** MATERIAL FOR THE TASK follows **
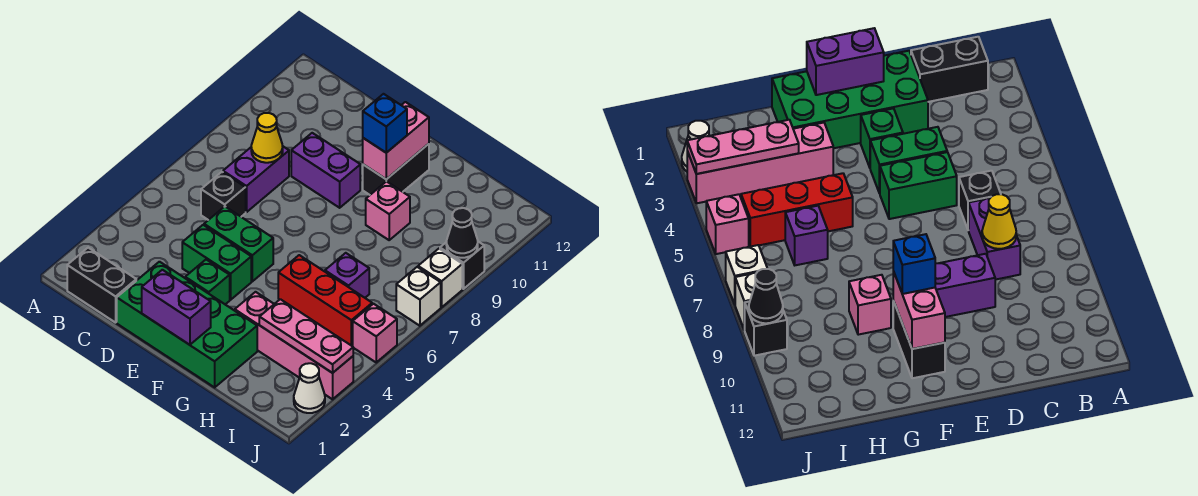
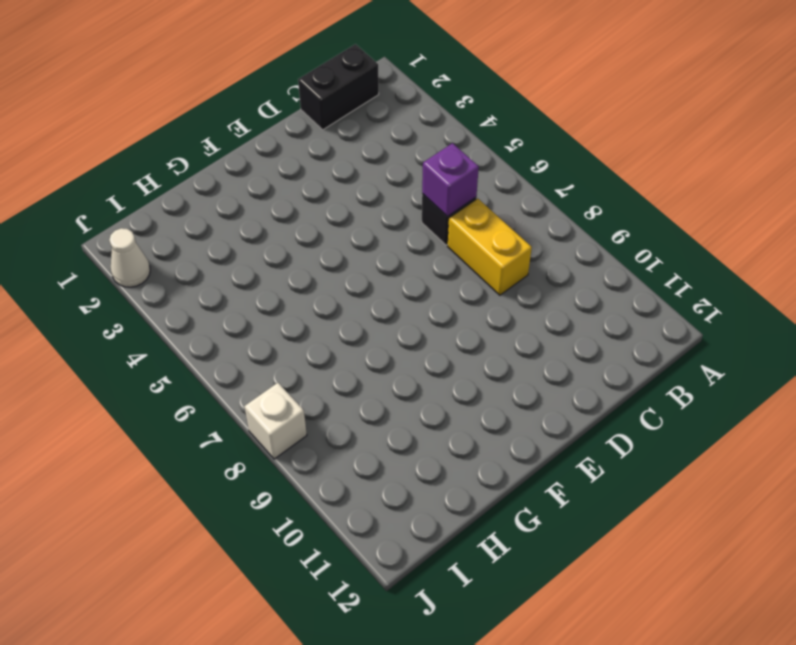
purple brick C6 level 2 -> purple brick H6 level 1
yellow brick C7:C8 level 1 -> purple brick C7:C8 level 1
none -> green brick D1:G2 level 1
none -> green brick D4:E4 level 1
none -> green brick D5:E5 level 1

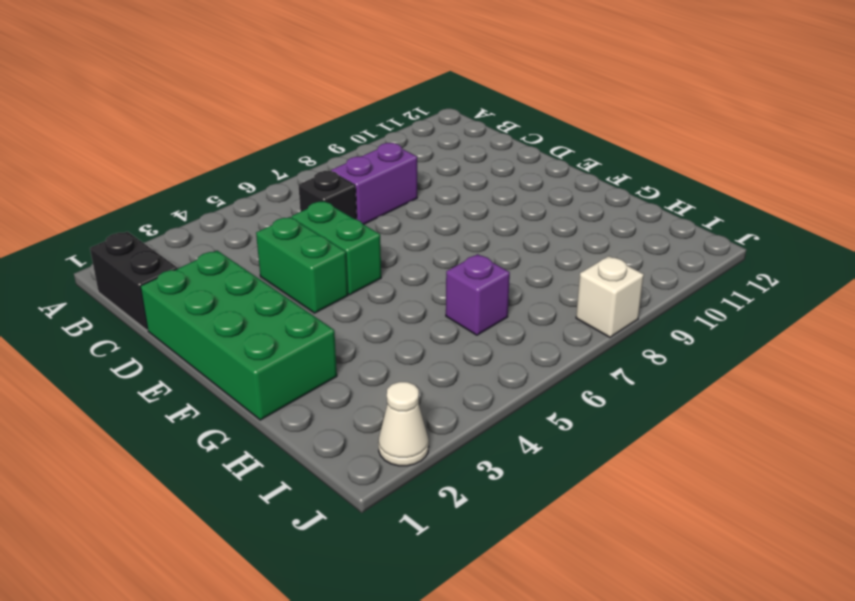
none -> purple brick D9:E9 level 1
none -> green brick E3 level 1
none -> black brick F10:F11 level 1

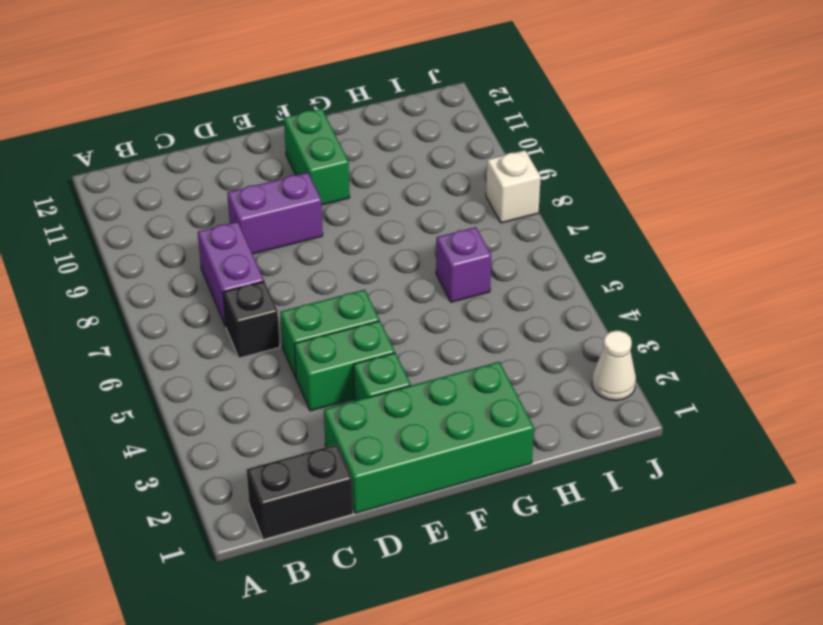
green brick F10:F11 level 1 -> black brick F10:F11 level 1
none -> pink brick G3:J3 level 1
none -> red brick G5:I5 level 1
none -> pink brick G9 level 1

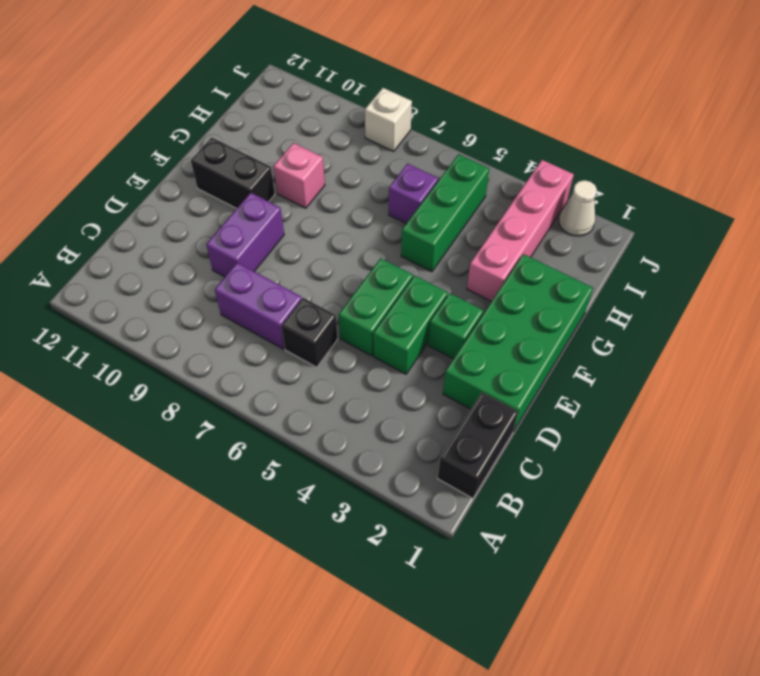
green brick G5:I5 level 1 -> red brick G5:I5 level 1
none -> pink brick J5 level 1
none -> white brick J7 level 1
none -> black brick J9 level 1

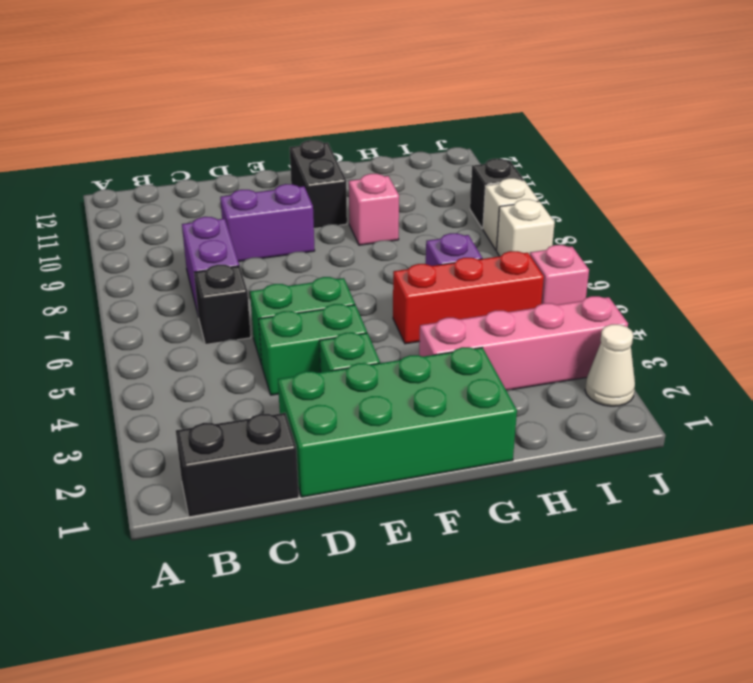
none -> yellow cone C8 level 2
none -> purple brick E1:F1 level 2
none -> pink brick F10:F11 level 2

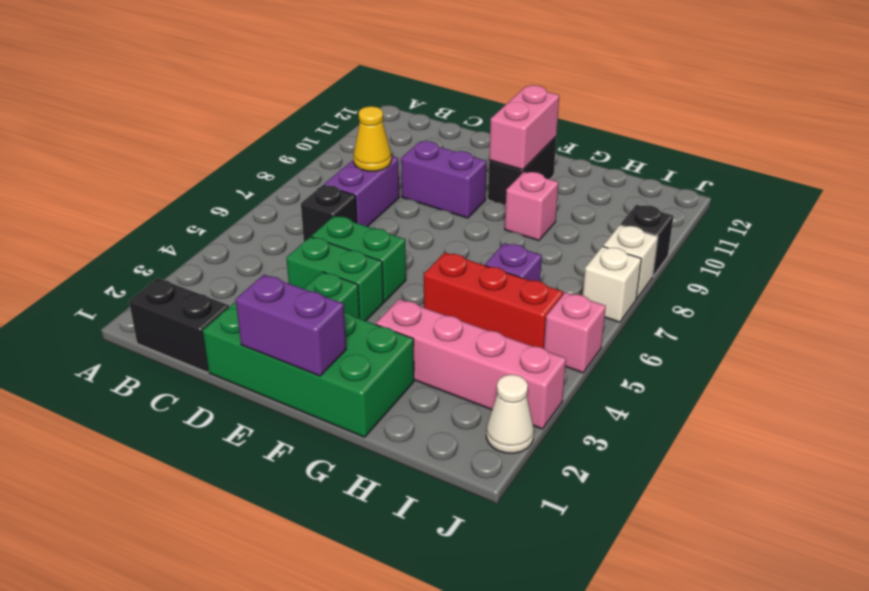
none -> pink plate H3:J3 level 2
none -> black cone J9 level 2
none -> blue brick F10 level 3

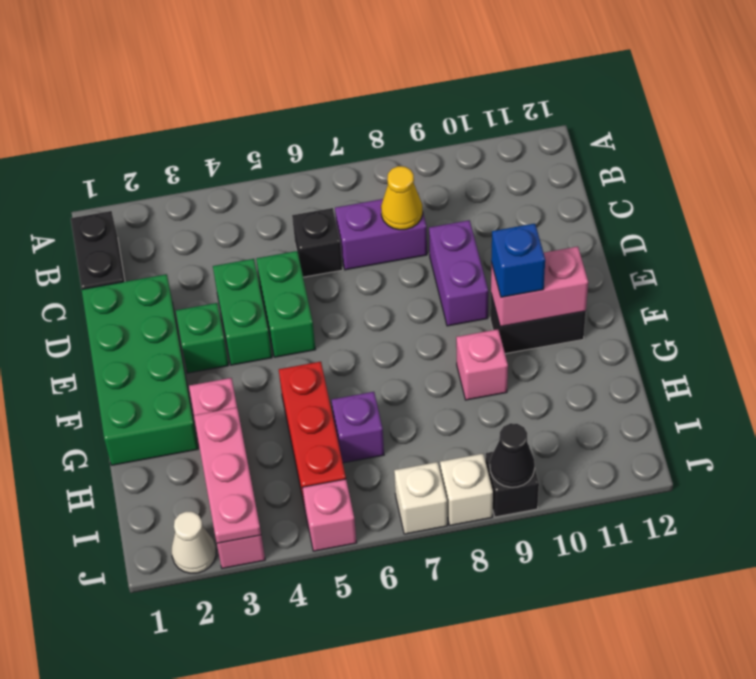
none -> purple brick E1:F1 level 2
** End of MATERIAL FOR THE TASK **
* [YOUR ASSIGNMENT]:
Scan the listing for "pink" and copy out each line that has it.

* [RESULT]:
none -> pink brick G3:J3 level 1
none -> pink brick G9 level 1
none -> pink brick J5 level 1
none -> pink brick F10:F11 level 2
none -> pink plate H3:J3 level 2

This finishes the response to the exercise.